▶ _Your assignment_
Keep the text of the data exactly as it is and omit each picture from the copy.

Detected change data
--- START ---
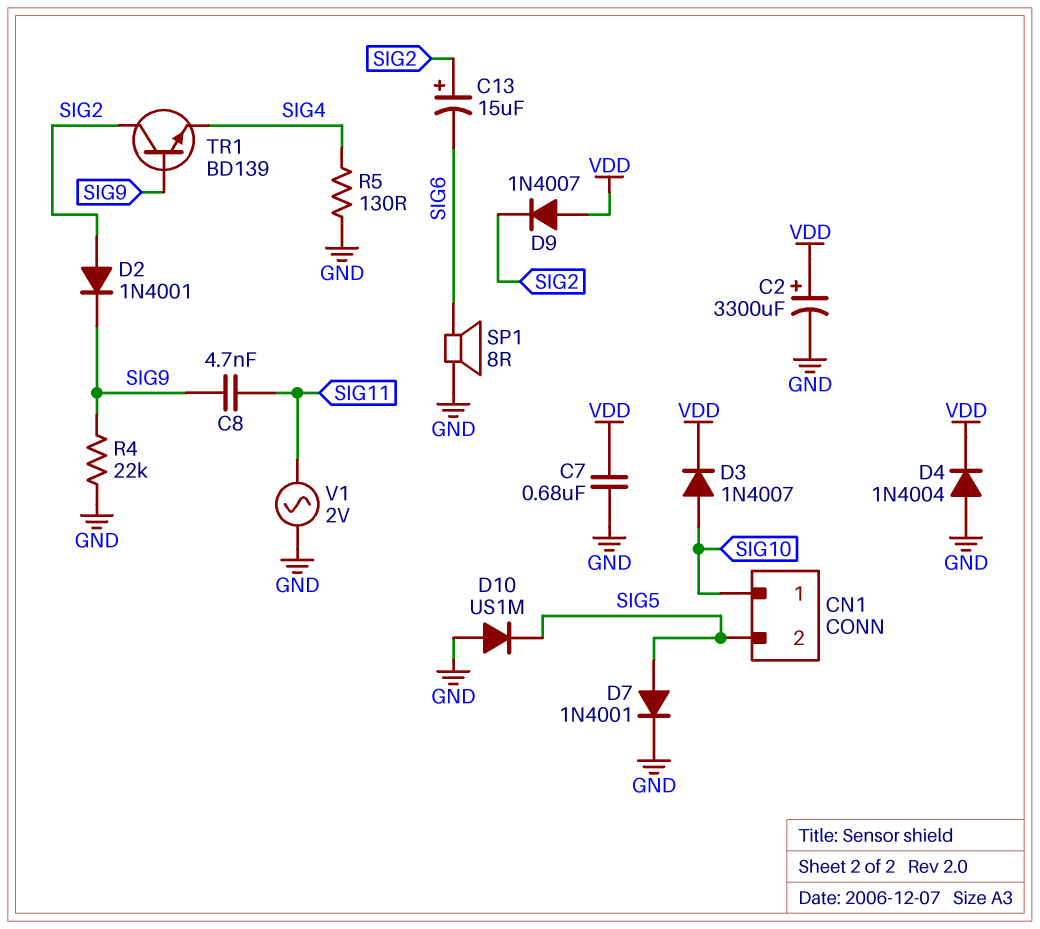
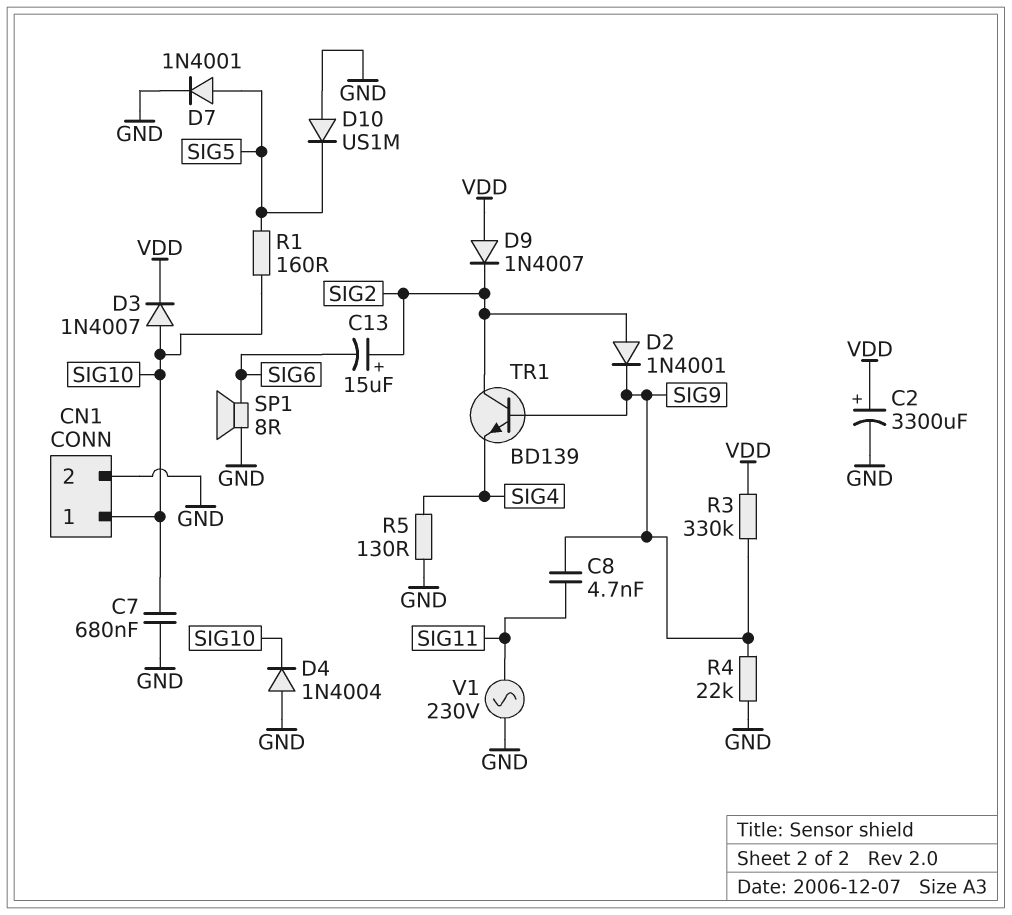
C7: 680nF (GND, VDD) -> 680nF (GND, SIG10)
CN1 pin 2: SIG5 -> GND
D4: diode 1N4004 (A GND, K VDD) -> diode 1N4004 (A GND, K SIG10)
R1: none -> 160 (SIG5, SIG10)
R3: none -> 330k (SIG9, VDD)
V1: AC 2V (GND, SIG11) -> AC 230V (GND, SIG11)

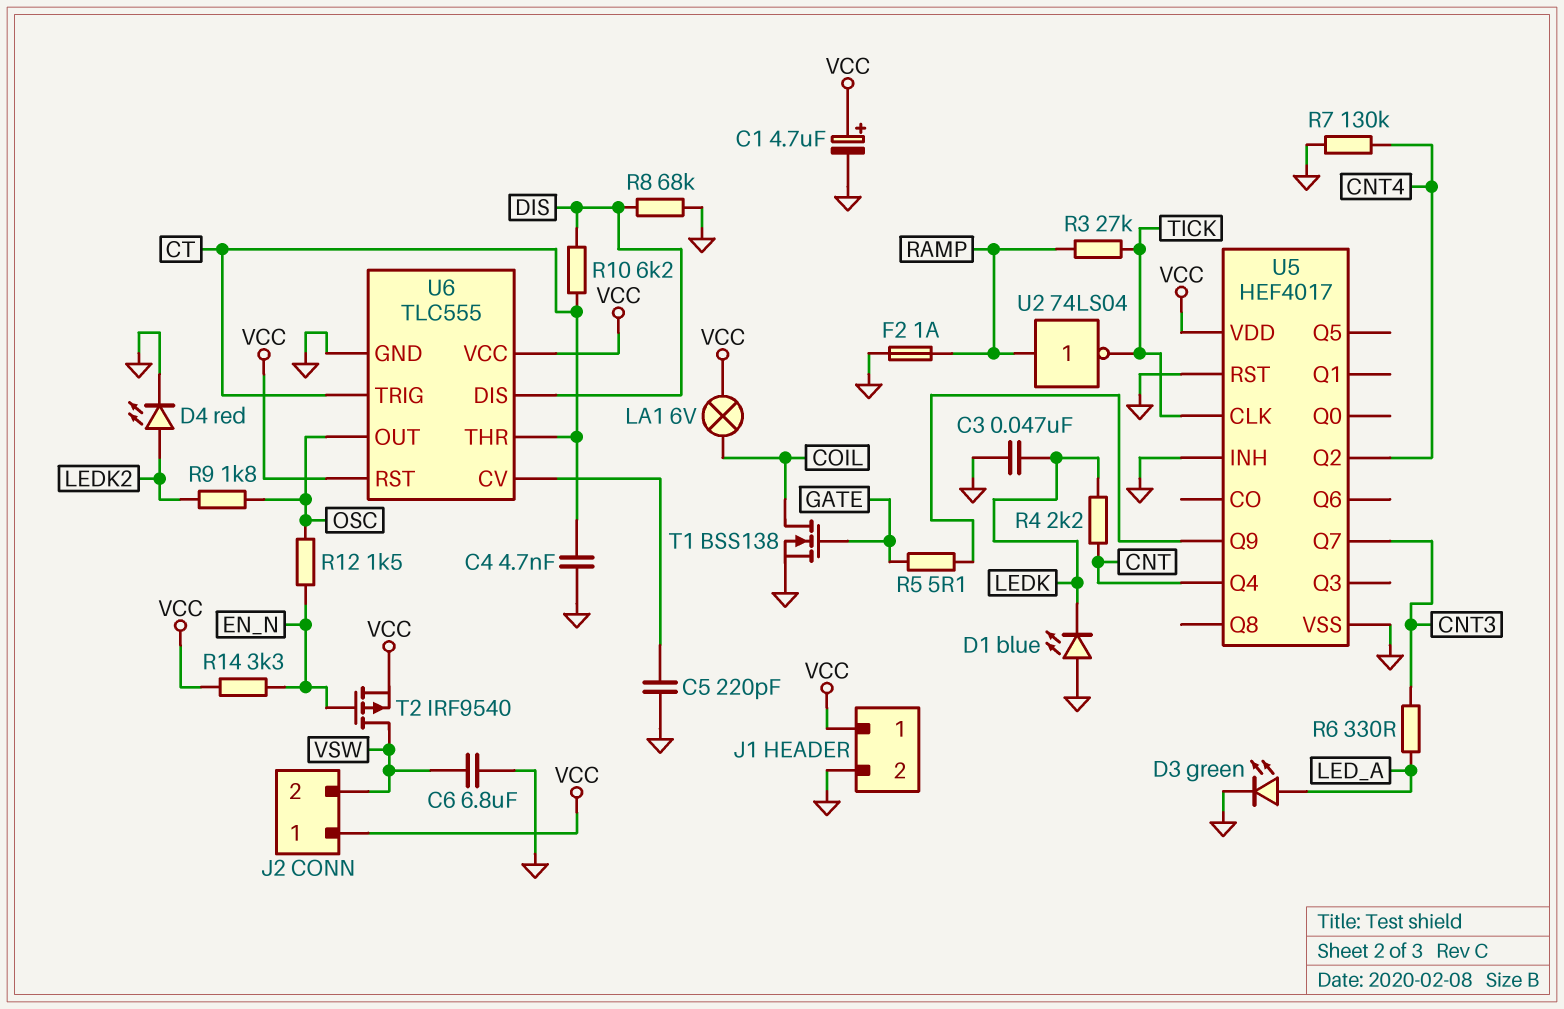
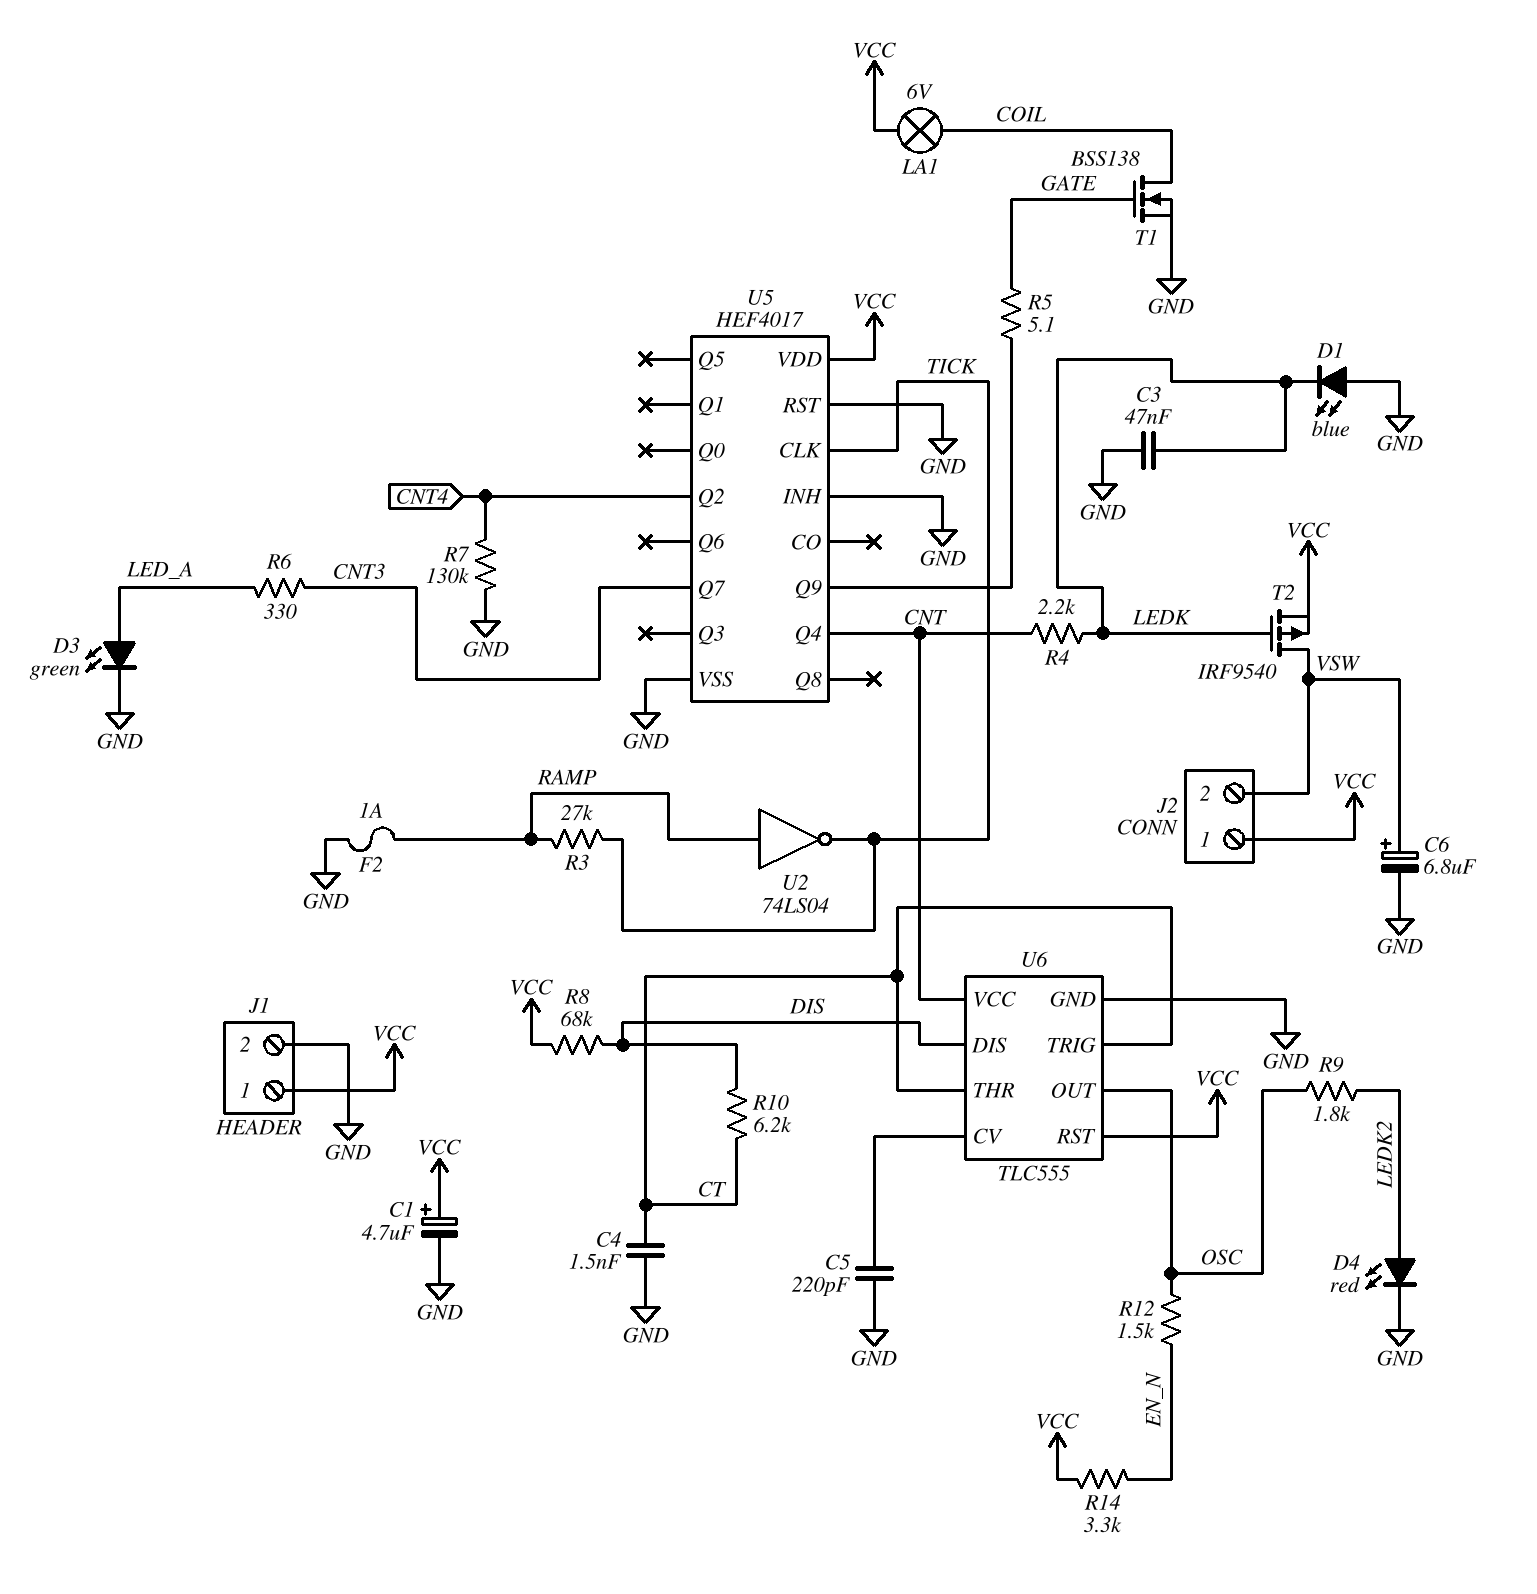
C4: 4.7nF (CT, GND) -> 1.5nF (CT, GND)
C6: 6.8uF (GND, VSW) -> 6.8uF (plus VSW, minus GND)
R8: 68k (DIS, GND) -> 68k (DIS, VCC)
T2: PMOS IRF9540 (G EN_N, D VSW, S VCC) -> PMOS IRF9540 (G LEDK, D VSW, S VCC)
U6 pin VCC: VCC -> CNT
--- END ---
▶ _Task response_
C7: 680nF (GND, VDD) -> 680nF (GND, SIG10)
CN1 pin 2: SIG5 -> GND
D4: diode 1N4004 (A GND, K VDD) -> diode 1N4004 (A GND, K SIG10)
R1: none -> 160 (SIG5, SIG10)
R3: none -> 330k (SIG9, VDD)
V1: AC 2V (GND, SIG11) -> AC 230V (GND, SIG11)

C4: 4.7nF (CT, GND) -> 1.5nF (CT, GND)
C6: 6.8uF (GND, VSW) -> 6.8uF (plus VSW, minus GND)
R8: 68k (DIS, GND) -> 68k (DIS, VCC)
T2: PMOS IRF9540 (G EN_N, D VSW, S VCC) -> PMOS IRF9540 (G LEDK, D VSW, S VCC)
U6 pin VCC: VCC -> CNT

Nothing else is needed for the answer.